====== Records supplied

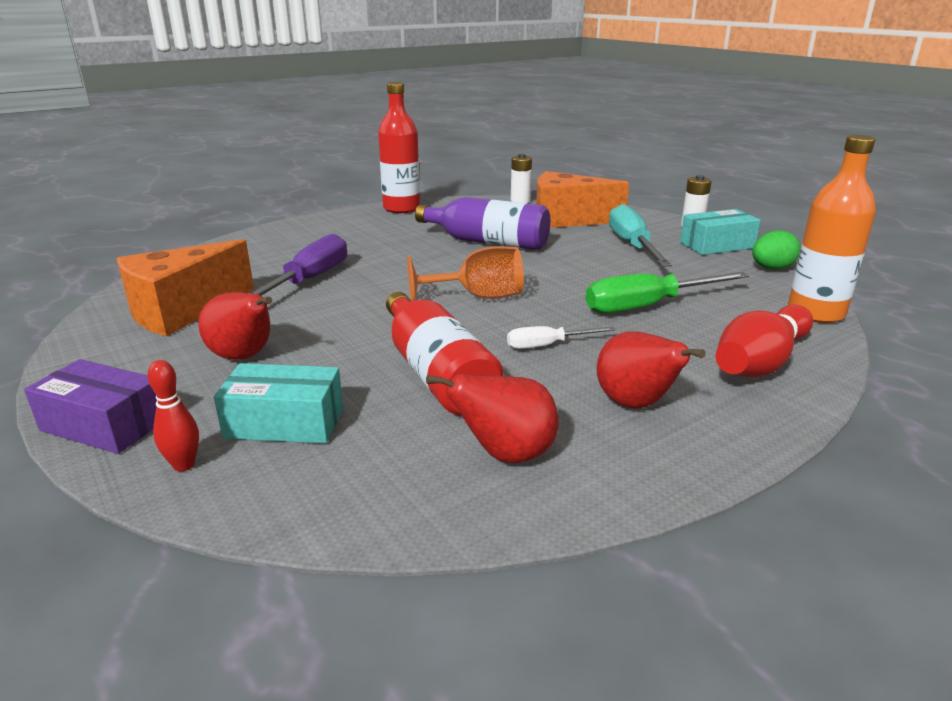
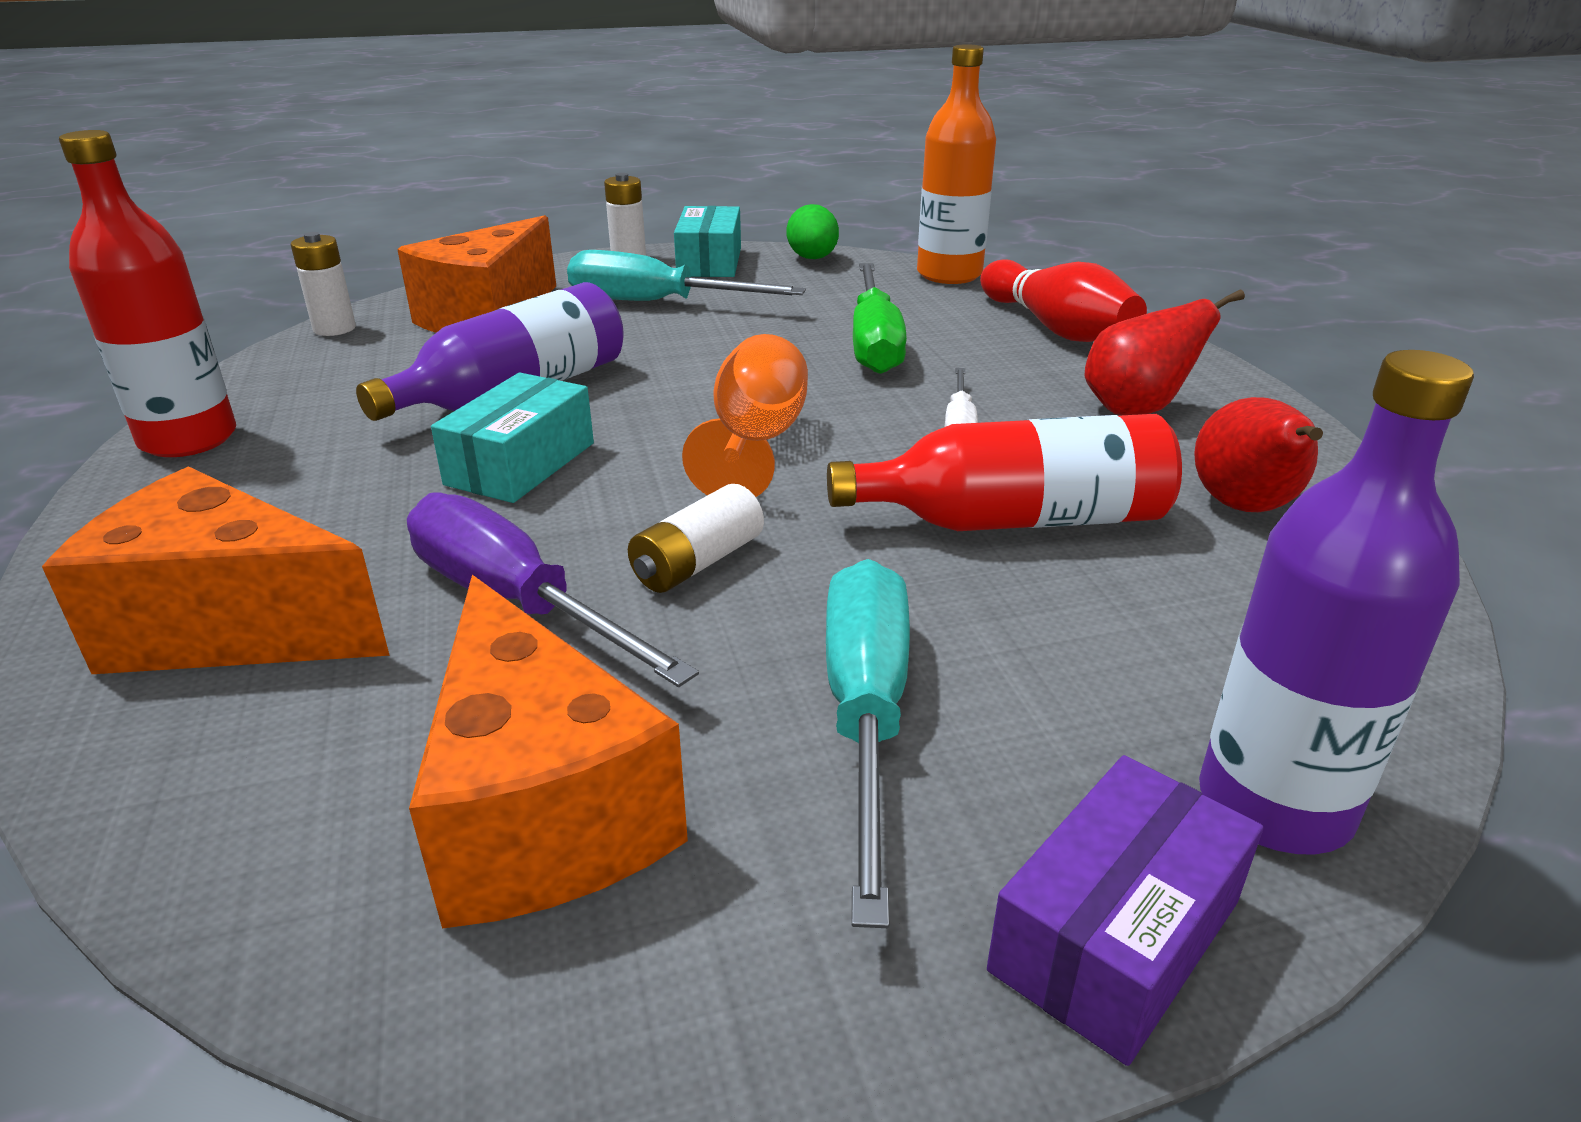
camera: 70 degrees left, 5 degrees up
(184, 465) = (1274, 805): red bowling pin -> purple bottle
(244, 357) = (866, 715): red pear -> turquoise screwdriver
(278, 247) = (230, 628): none -> orange cheese
(285, 422) = (1141, 679): turquoise box -> turquoise box (520, 463)
(352, 305) = (697, 563): none -> white battery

============

**The problem:** Check each line above for the word "none", and copy the lines where it appears.

**Output for this task:**
(278, 247) = (230, 628): none -> orange cheese
(352, 305) = (697, 563): none -> white battery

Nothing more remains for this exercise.